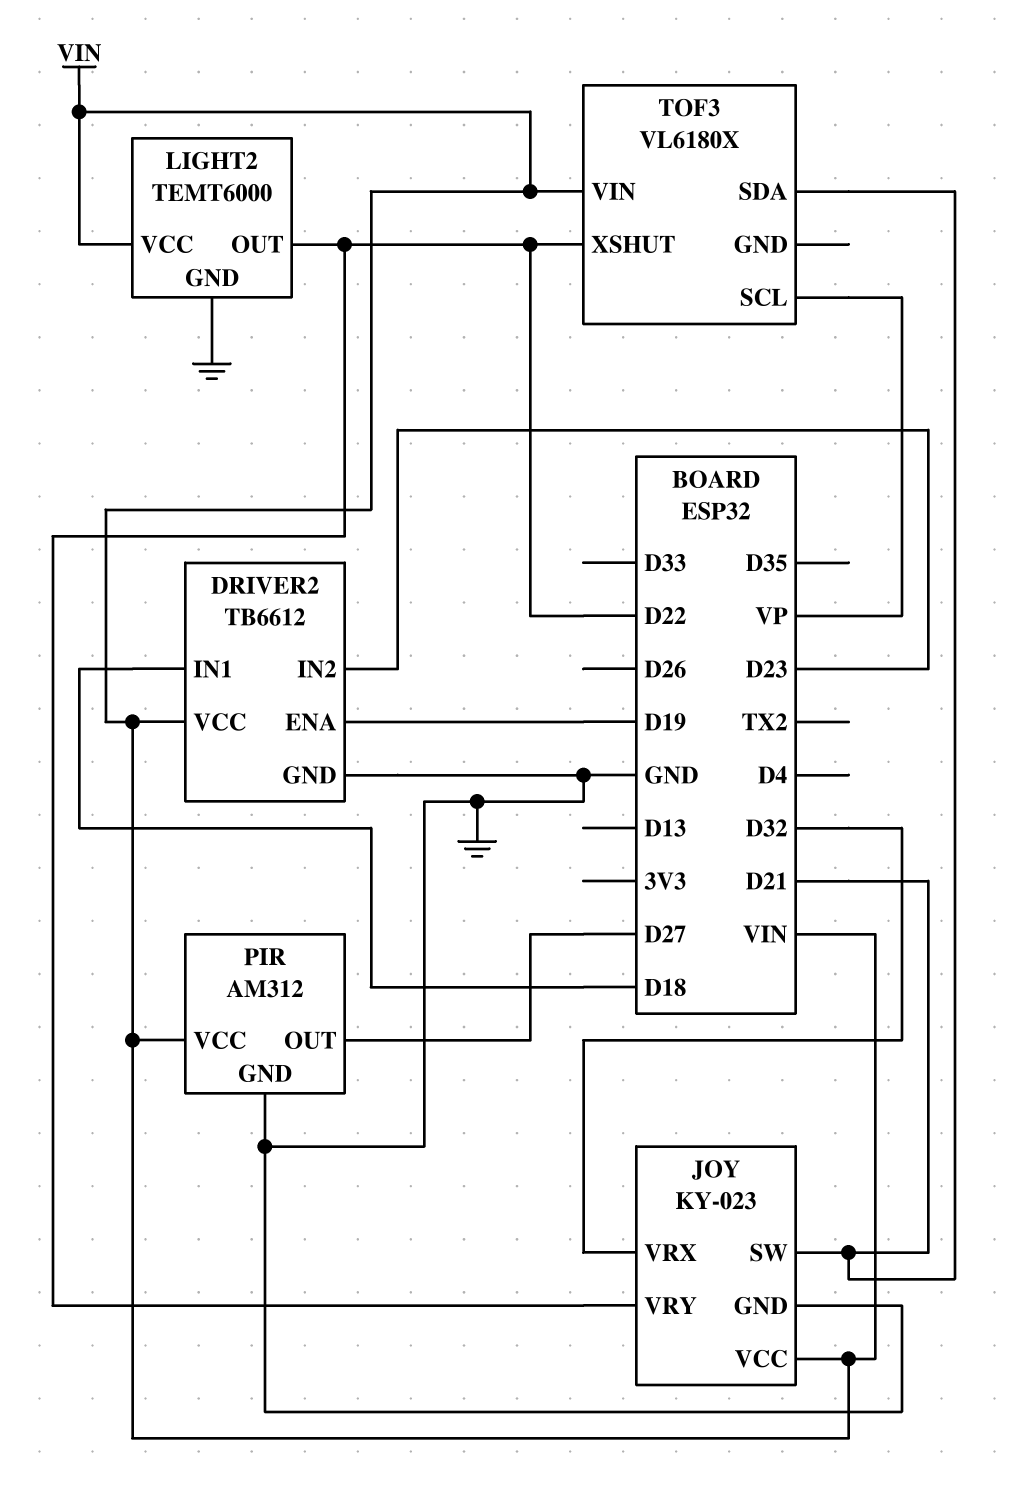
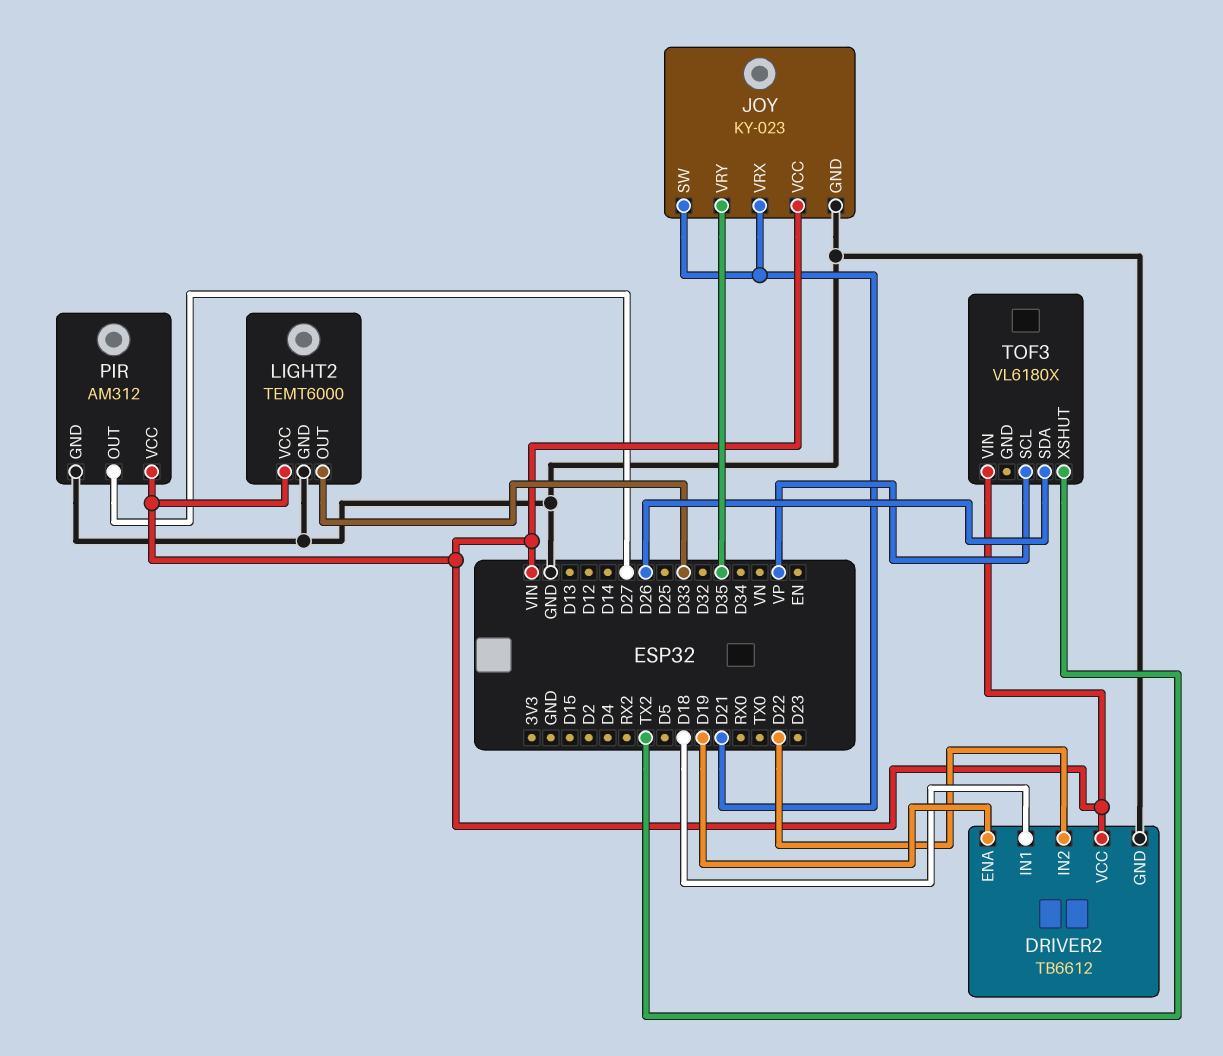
DRIVER2 pin IN2: D23 -> D22
JOY pin VRX: D32 -> D21
JOY pin VRY: D22 -> D35
LIGHT2 pin OUT: D22 -> D33
TOF3 pin SDA: D21 -> D26
TOF3 pin XSHUT: D22 -> TX2

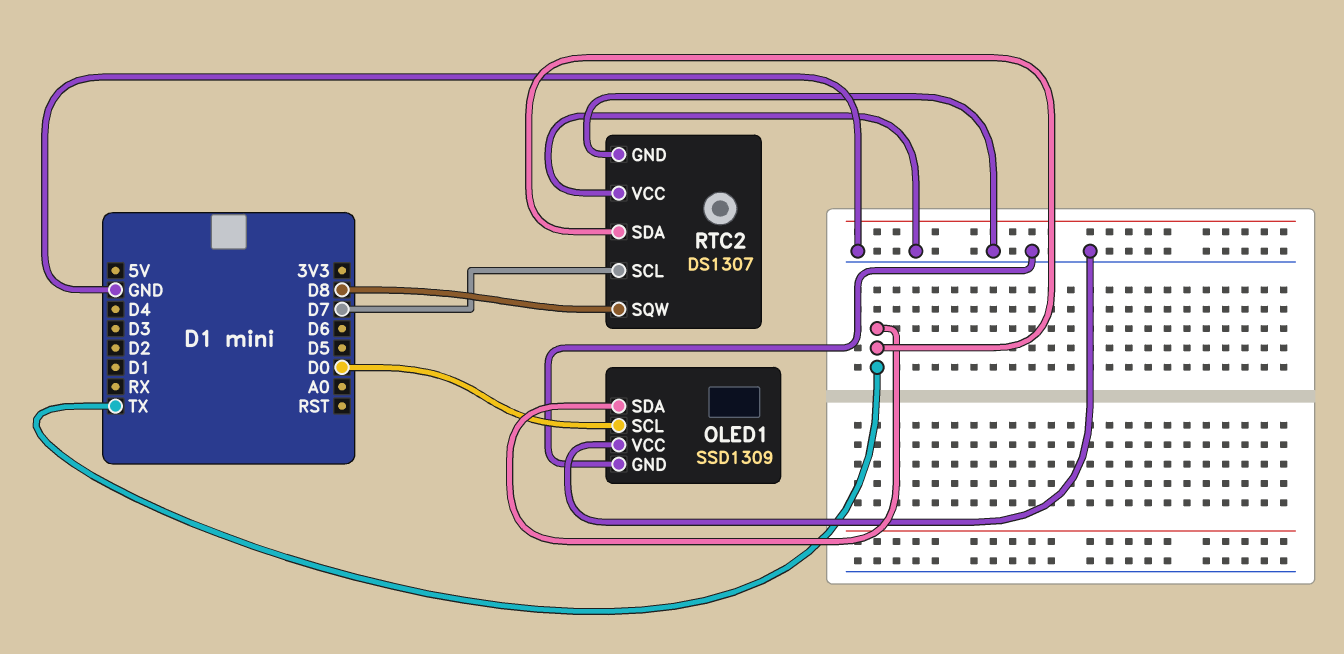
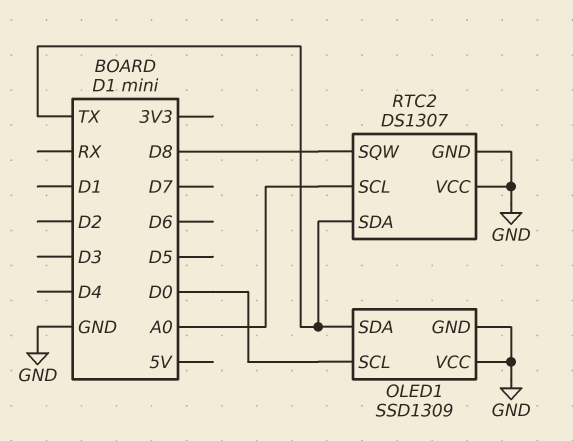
RTC2 pin SCL: D7 -> A0

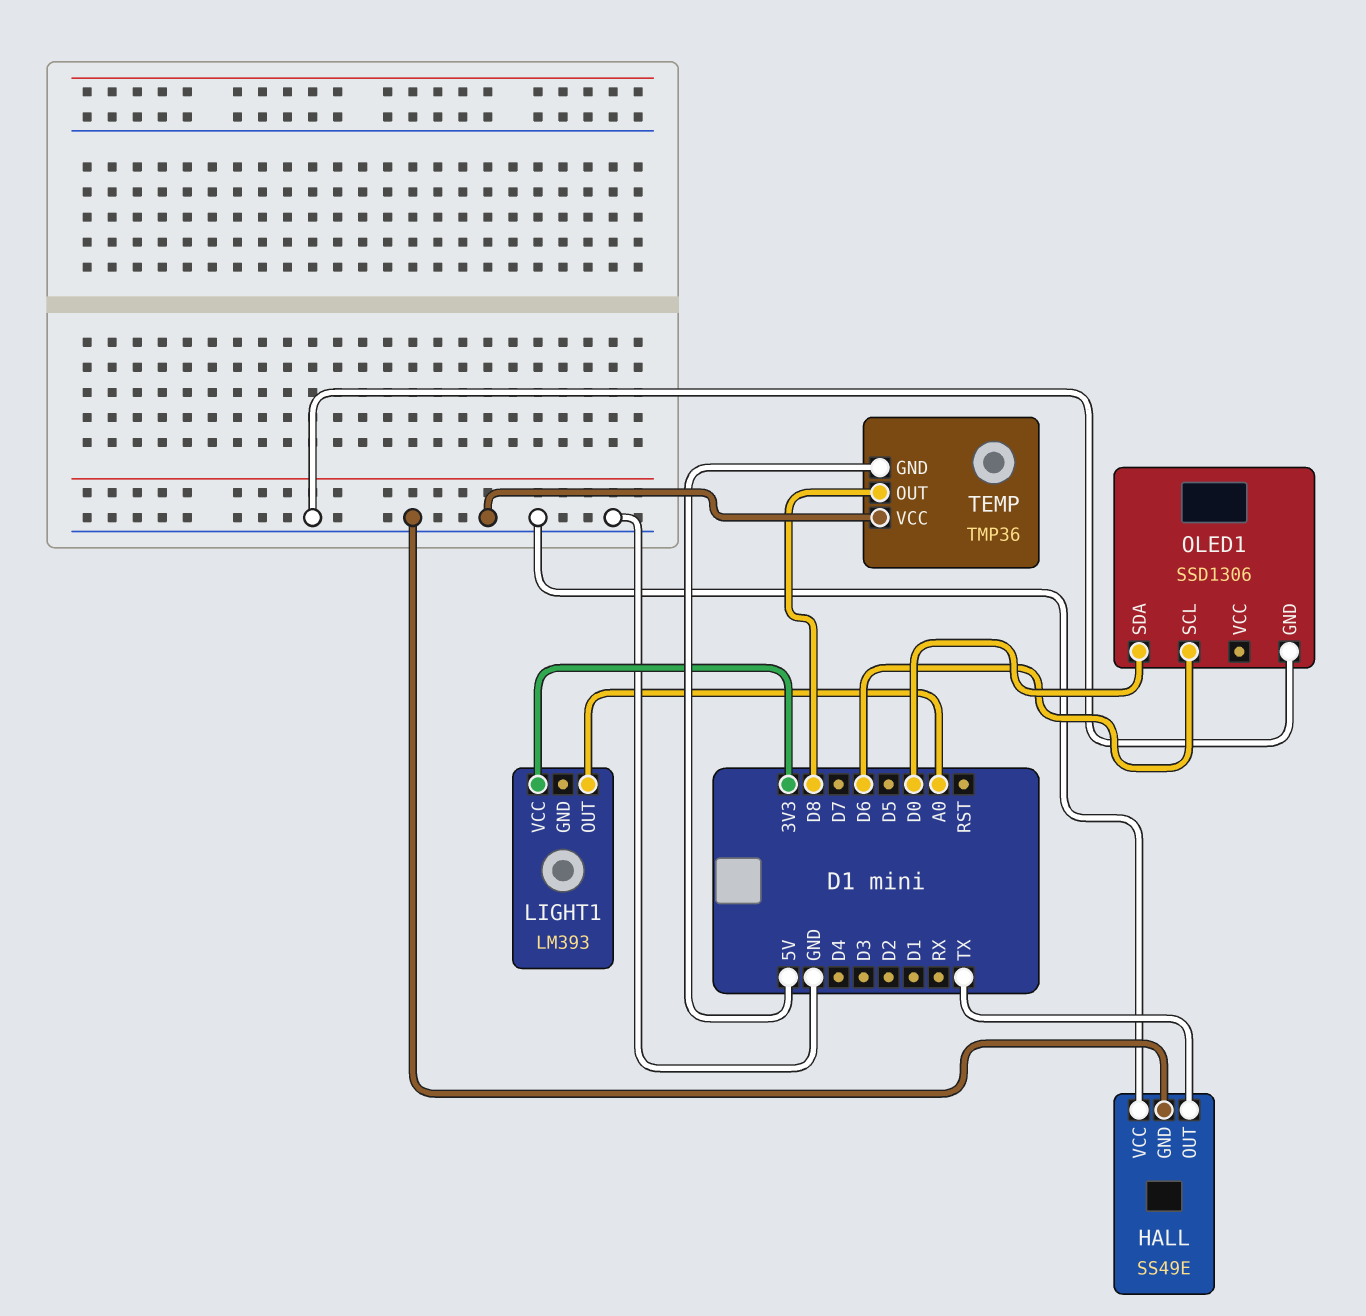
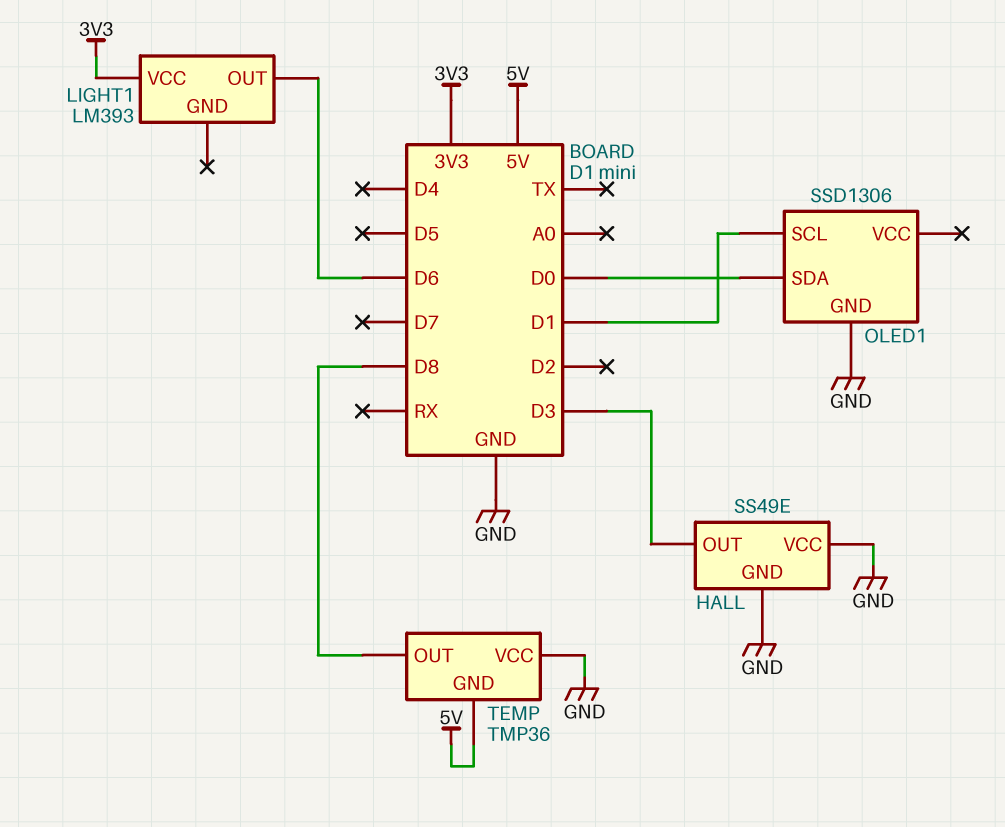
HALL pin OUT: TX -> D3
LIGHT1 pin OUT: A0 -> D6
OLED1 pin SCL: D6 -> D1

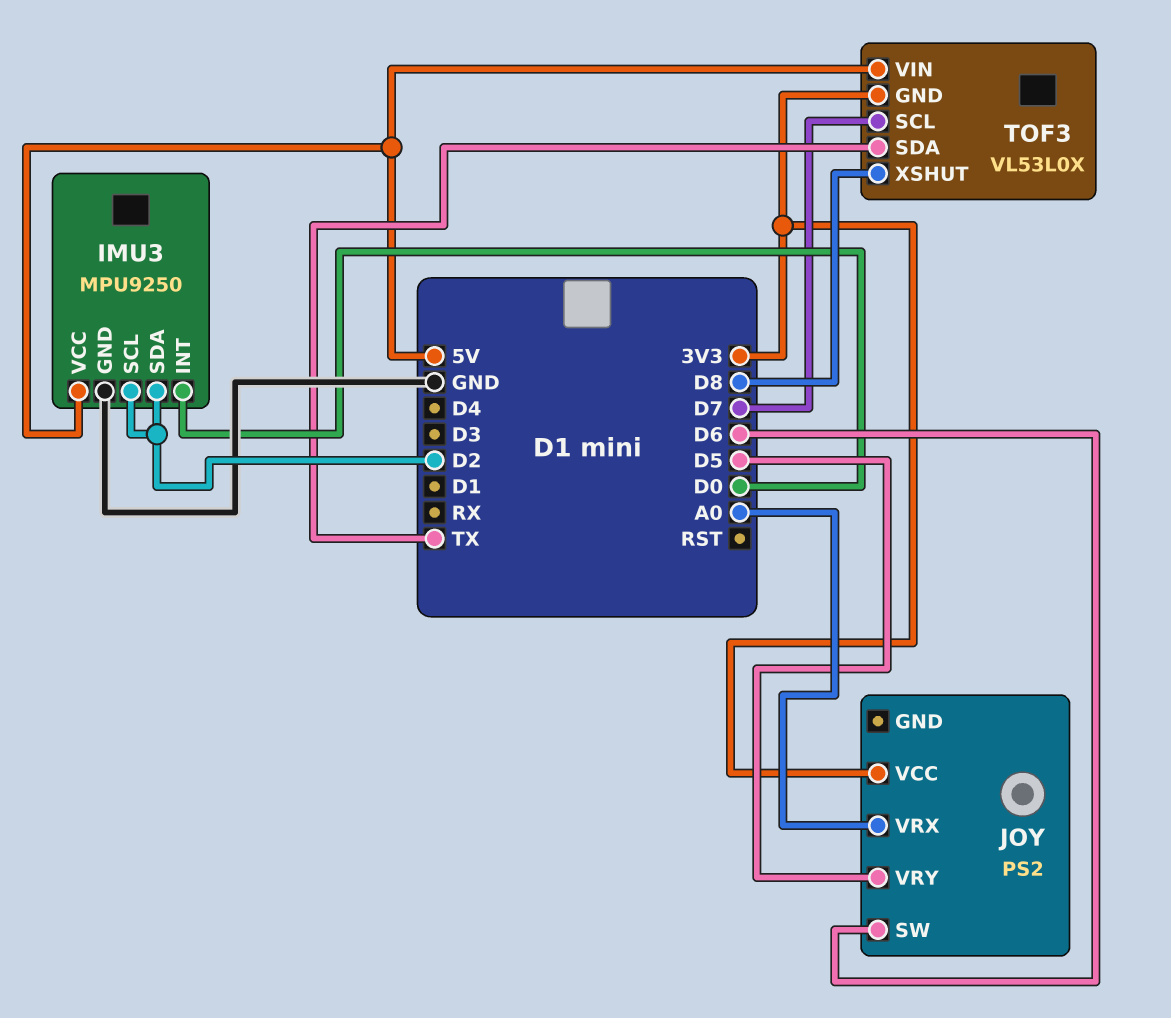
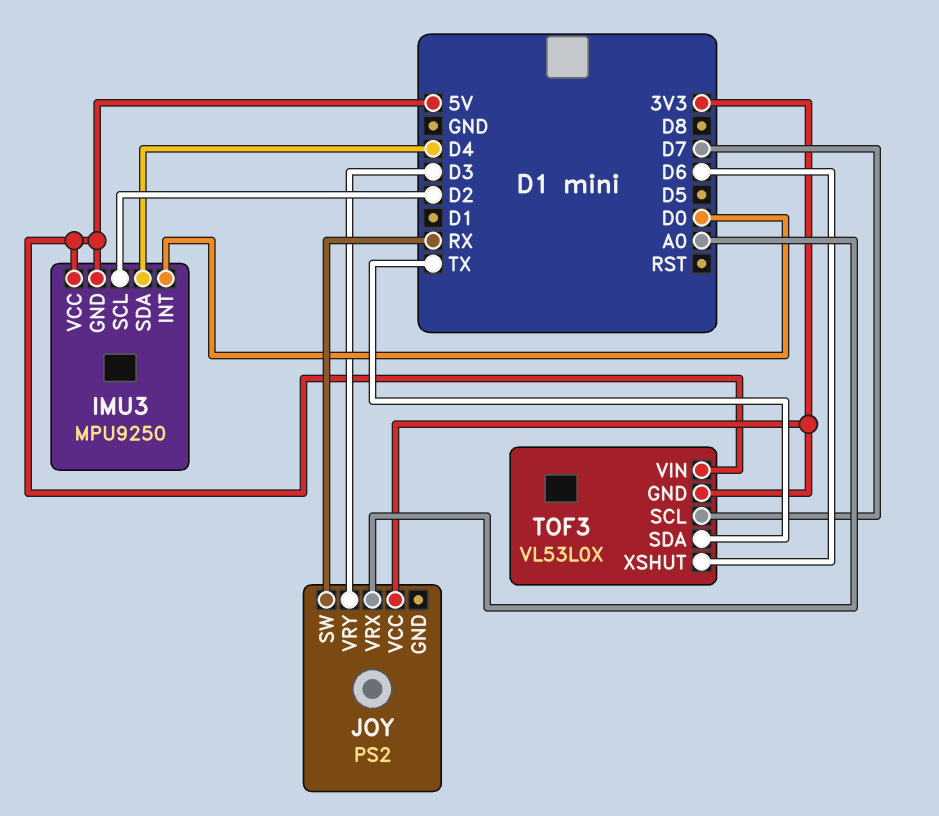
IMU3 pin GND: GND -> 5V
IMU3 pin SDA: D2 -> D4
JOY pin SW: D6 -> RX
JOY pin VRY: D5 -> D3
TOF3 pin XSHUT: D8 -> D6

-- Work to complete --
Reproduce all of the records above exactly, but exclude the pictures.

-- Solution to the exercise --
DRIVER2 pin IN2: D23 -> D22
JOY pin VRX: D32 -> D21
JOY pin VRY: D22 -> D35
LIGHT2 pin OUT: D22 -> D33
TOF3 pin SDA: D21 -> D26
TOF3 pin XSHUT: D22 -> TX2

RTC2 pin SCL: D7 -> A0

HALL pin OUT: TX -> D3
LIGHT1 pin OUT: A0 -> D6
OLED1 pin SCL: D6 -> D1

IMU3 pin GND: GND -> 5V
IMU3 pin SDA: D2 -> D4
JOY pin SW: D6 -> RX
JOY pin VRY: D5 -> D3
TOF3 pin XSHUT: D8 -> D6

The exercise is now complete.